Give back all of the data exactly as it stands, with the pictures removed.

___ INPUT ___

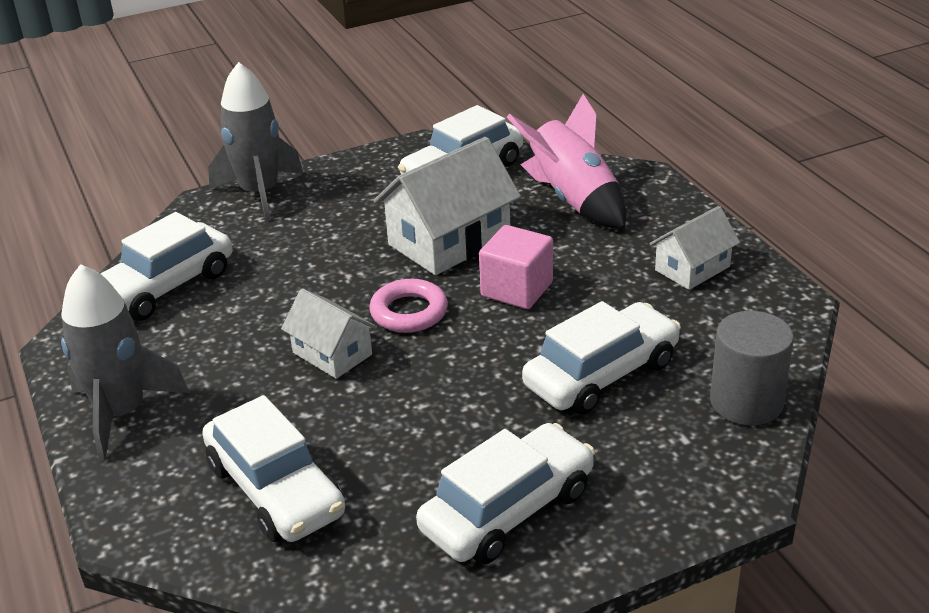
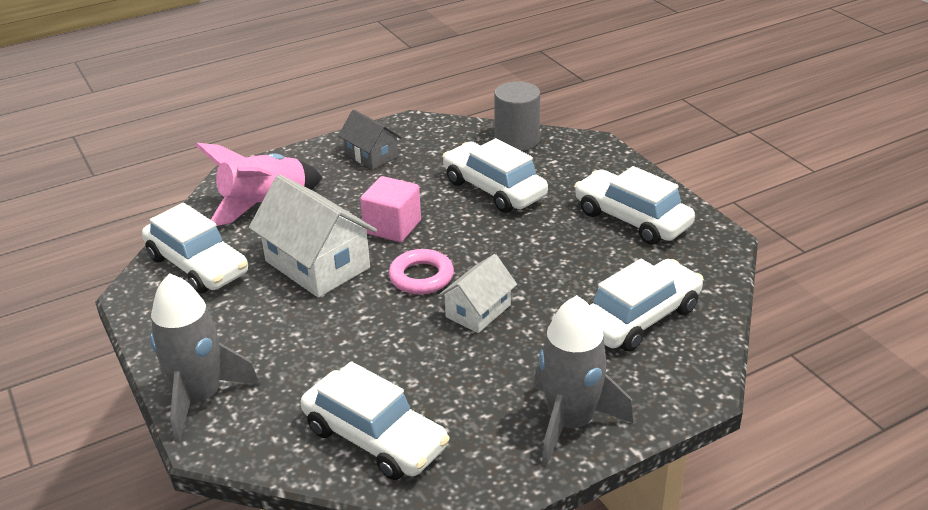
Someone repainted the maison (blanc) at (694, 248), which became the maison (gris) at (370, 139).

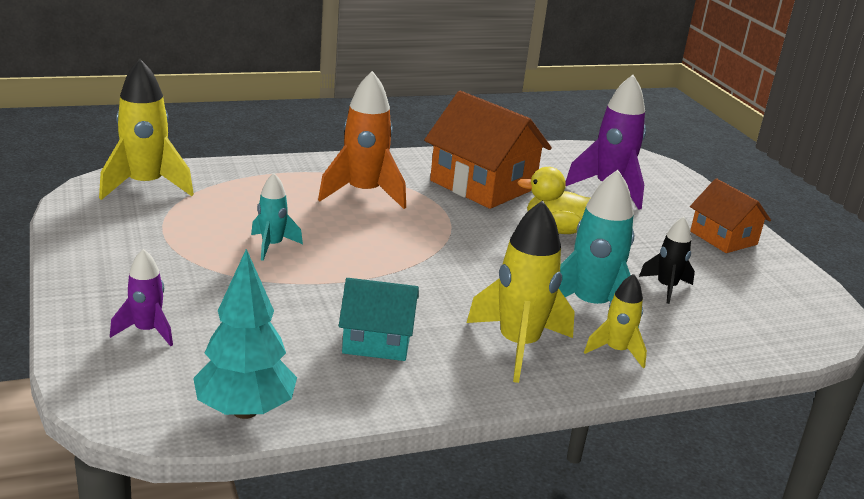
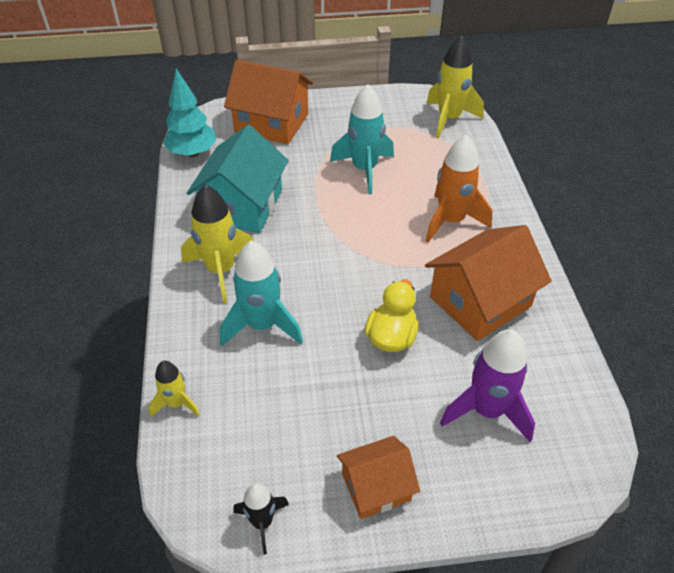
Someone swapped the fusée (violet) at (141, 297) for the maison (orange) at (268, 102).
Someone scaled the fusée (turquoise) at (277, 217) by 1.78.
Someone scaled the maison (turquoise) at (379, 319) by 1.68.
Someone carried the fusée (jaune) from (615, 321) to (174, 389).
Someone carried the fusée (noir) from (667, 260) to (261, 519).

___

> _YOUR RESPONSE_:
Someone repainted the maison (blanc) at (694, 248), which became the maison (gris) at (370, 139).

Someone swapped the fusée (violet) at (141, 297) for the maison (orange) at (268, 102).
Someone scaled the fusée (turquoise) at (277, 217) by 1.78.
Someone scaled the maison (turquoise) at (379, 319) by 1.68.
Someone carried the fusée (jaune) from (615, 321) to (174, 389).
Someone carried the fusée (noir) from (667, 260) to (261, 519).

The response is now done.